- [WHAT NEEDS TO BE DONE]:
Beginning with the first line below, output every record verbatim and leave out the images.

- [DATA SECTION]:
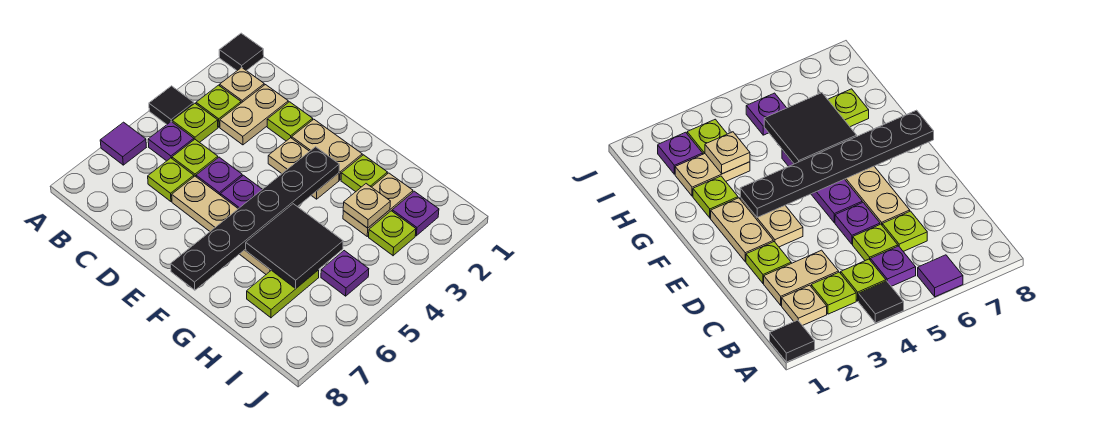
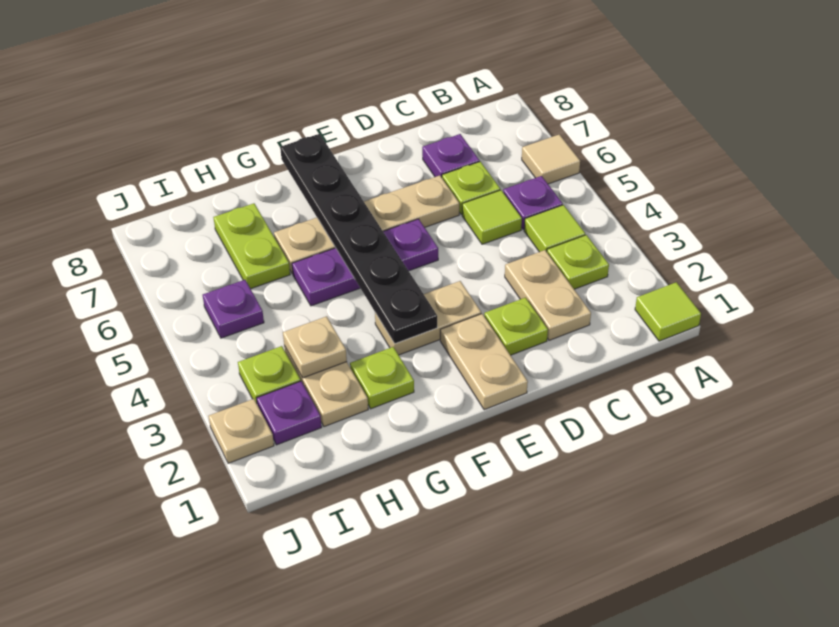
black tile A1 level 1 -> lime tile A1 level 1
black tile A4 level 1 -> none
purple tile A6 level 1 -> tan tile A6 level 1
tan plate B2 level 1 -> tan plate J2 level 1
lime plate B4 level 1 -> lime tile B4 level 1
lime plate C5 level 1 -> lime tile C5 level 1
purple plate D5 level 1 -> purple plate C7 level 1
tan plate E2:F2 level 1 -> tan plate E1:E2 level 1
black tile G5:H6 level 2 -> none

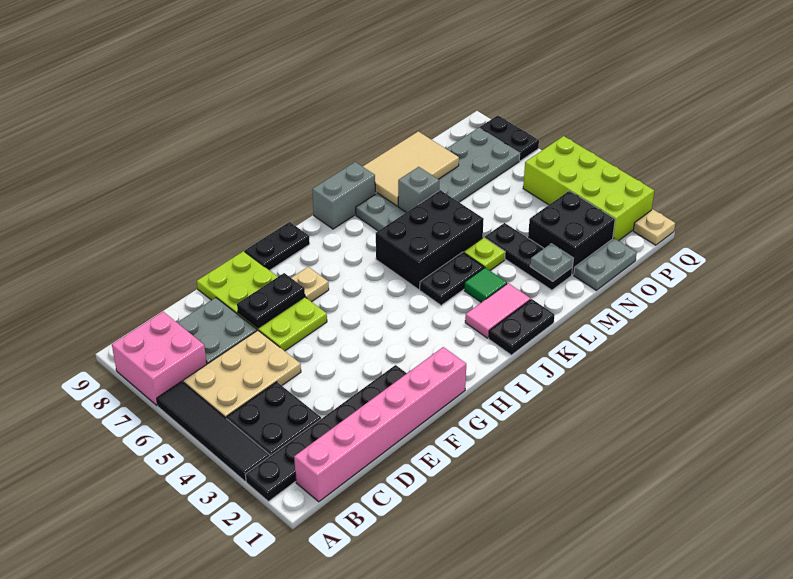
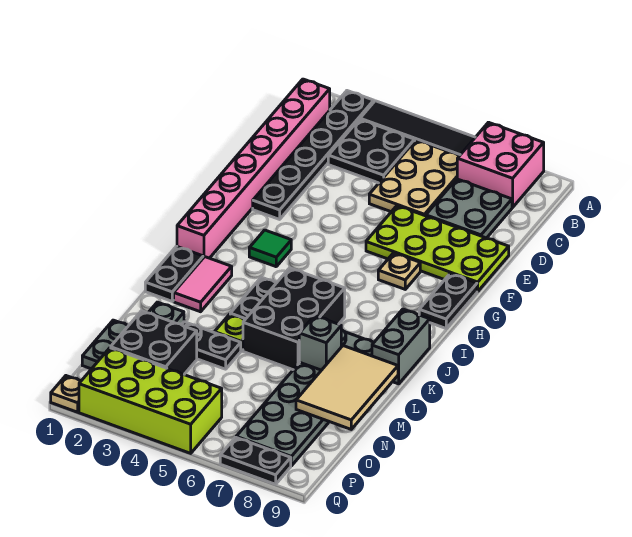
pink brick B1:G1 level 1 -> pink brick B1:I1 level 1
black plate E7:F7 level 2 -> none
green tile K3 level 1 -> green tile H3 level 1

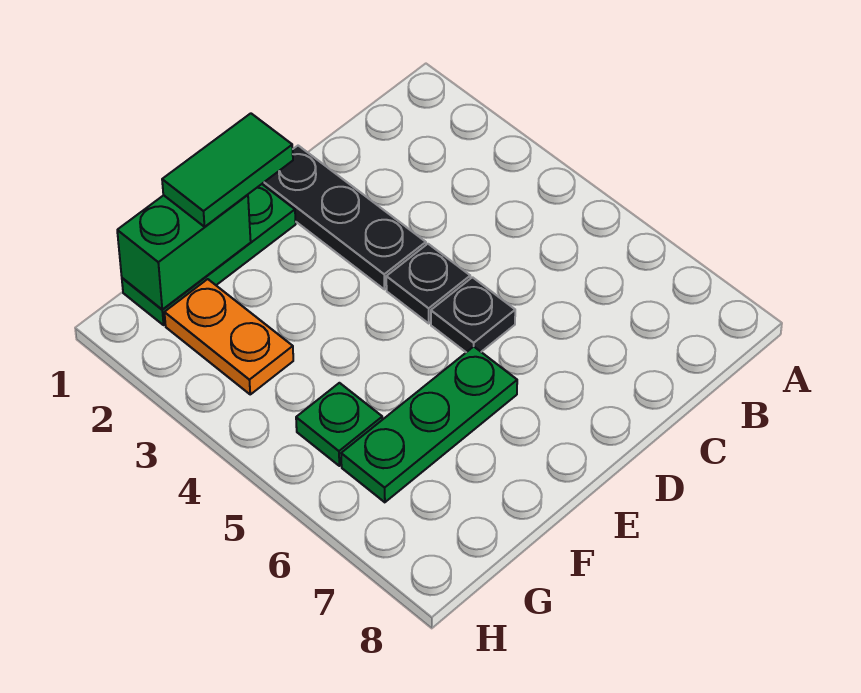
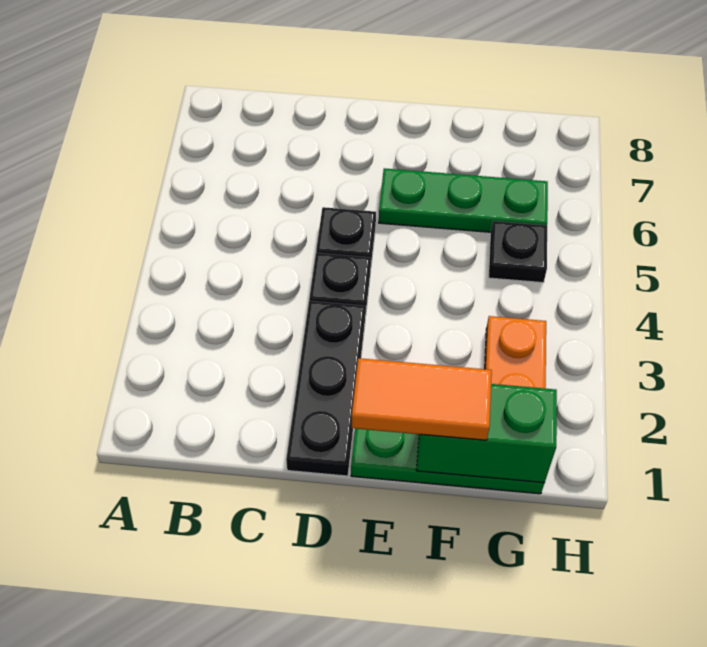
green tile E1:F1 level 3 -> orange tile E1:F1 level 3
green plate G5 level 1 -> black plate G5 level 1

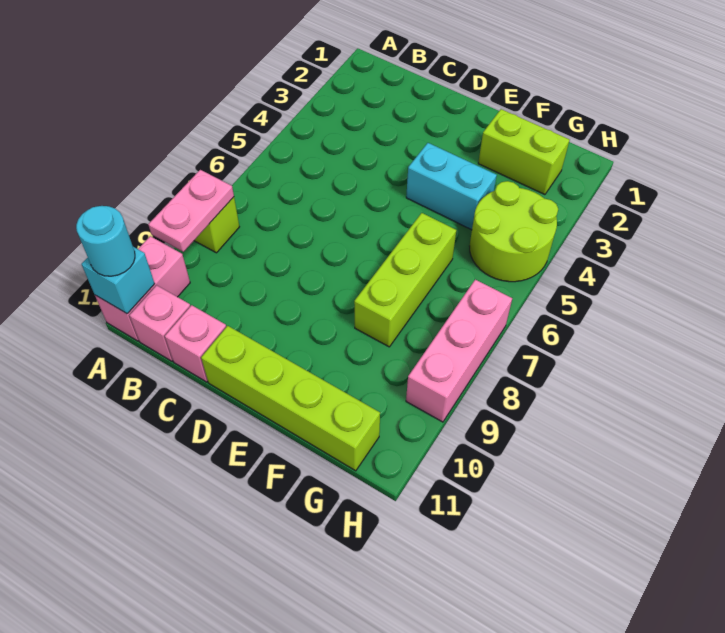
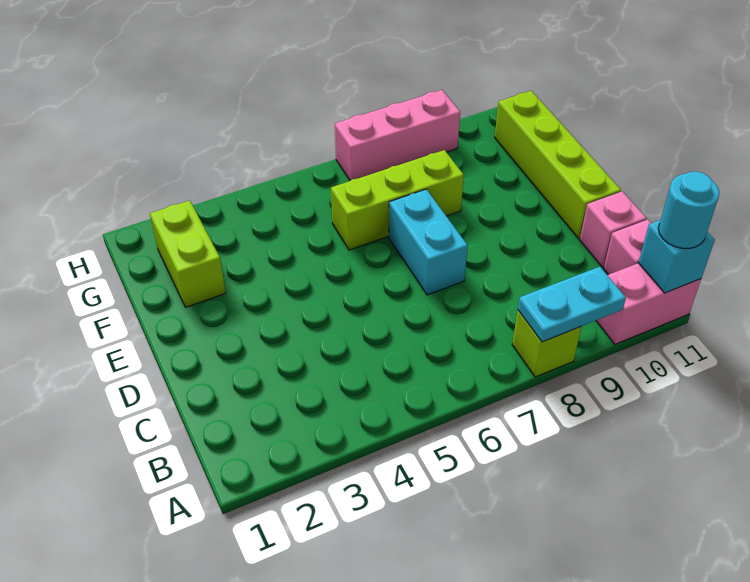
pink plate A8:A9 level 2 -> cyan plate A8:A9 level 2
cyan brick E4:F4 level 1 -> cyan brick D7:E7 level 1
lime round brick G4:H5 level 1 -> none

- [RESPONSE TO THIS EXERCISE]:
black tile A1 level 1 -> lime tile A1 level 1
black tile A4 level 1 -> none
purple tile A6 level 1 -> tan tile A6 level 1
tan plate B2 level 1 -> tan plate J2 level 1
lime plate B4 level 1 -> lime tile B4 level 1
lime plate C5 level 1 -> lime tile C5 level 1
purple plate D5 level 1 -> purple plate C7 level 1
tan plate E2:F2 level 1 -> tan plate E1:E2 level 1
black tile G5:H6 level 2 -> none

pink brick B1:G1 level 1 -> pink brick B1:I1 level 1
black plate E7:F7 level 2 -> none
green tile K3 level 1 -> green tile H3 level 1

green tile E1:F1 level 3 -> orange tile E1:F1 level 3
green plate G5 level 1 -> black plate G5 level 1

pink plate A8:A9 level 2 -> cyan plate A8:A9 level 2
cyan brick E4:F4 level 1 -> cyan brick D7:E7 level 1
lime round brick G4:H5 level 1 -> none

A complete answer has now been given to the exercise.